» **INSTRUCTIONS FOR THE TASK**
Respond with the count alone after checking every line in the material below for "none".

» **DATA TO EXAMINE**
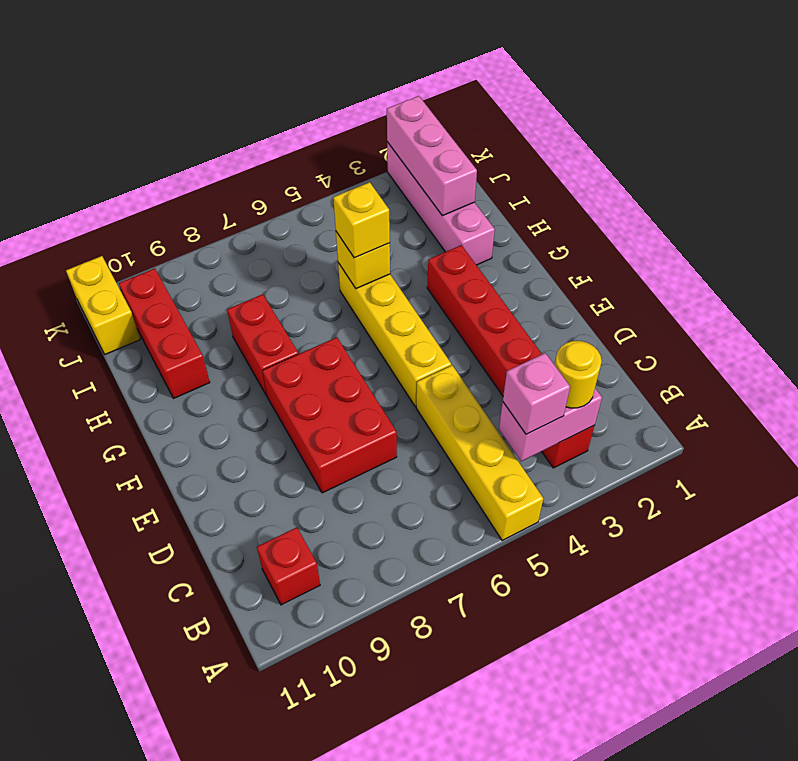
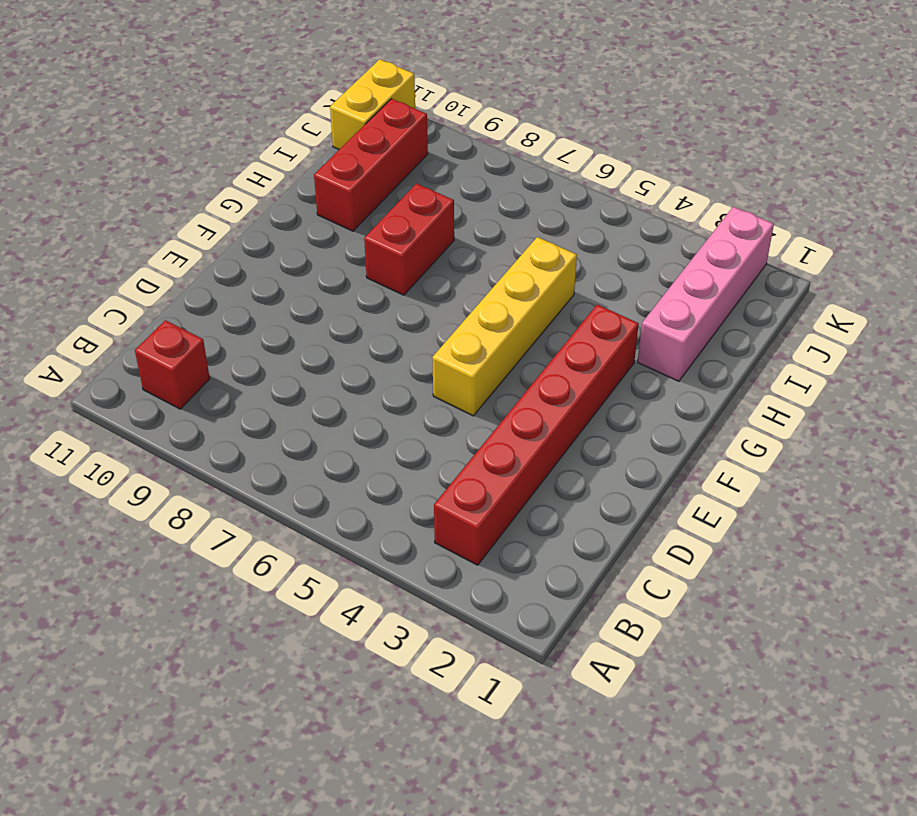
none -> yellow brick A5:D5 level 1
none -> red brick D7:F8 level 1
none -> pink brick B3:B4 level 2

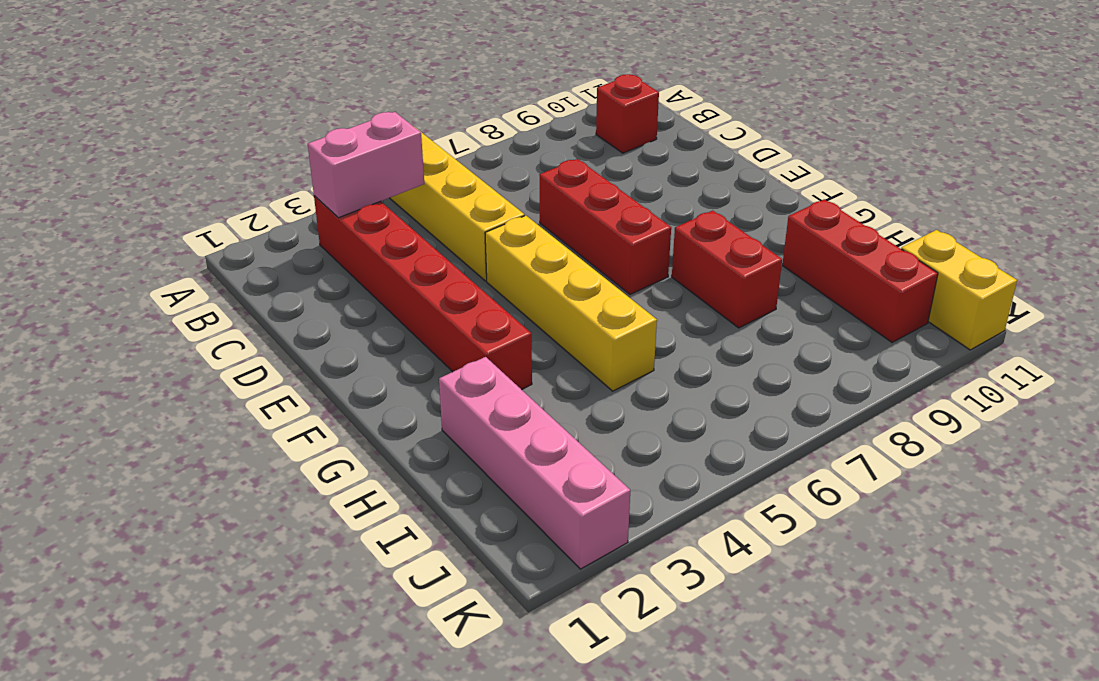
red brick D7:F7 level 1 -> red brick D7:F8 level 1
none -> yellow brick H5 level 2
none -> pink brick I2:K2 level 2
none -> yellow round brick B3 level 3

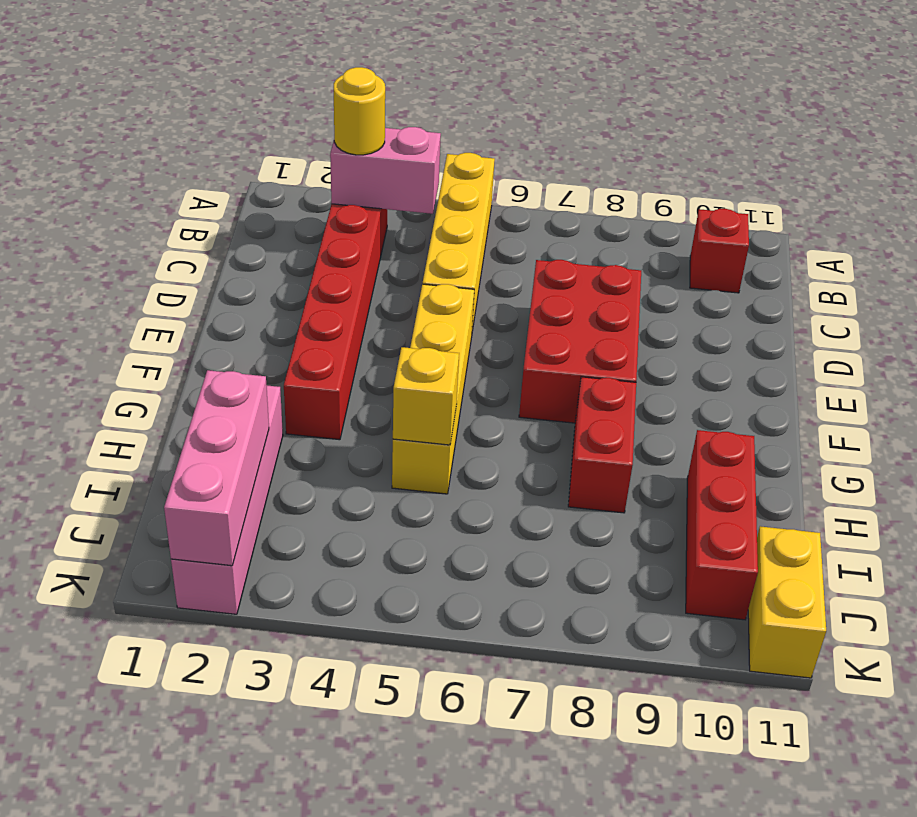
none -> pink brick B4 level 3
none -> yellow brick H5 level 3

» **OUTPUT OF THE TASK**
8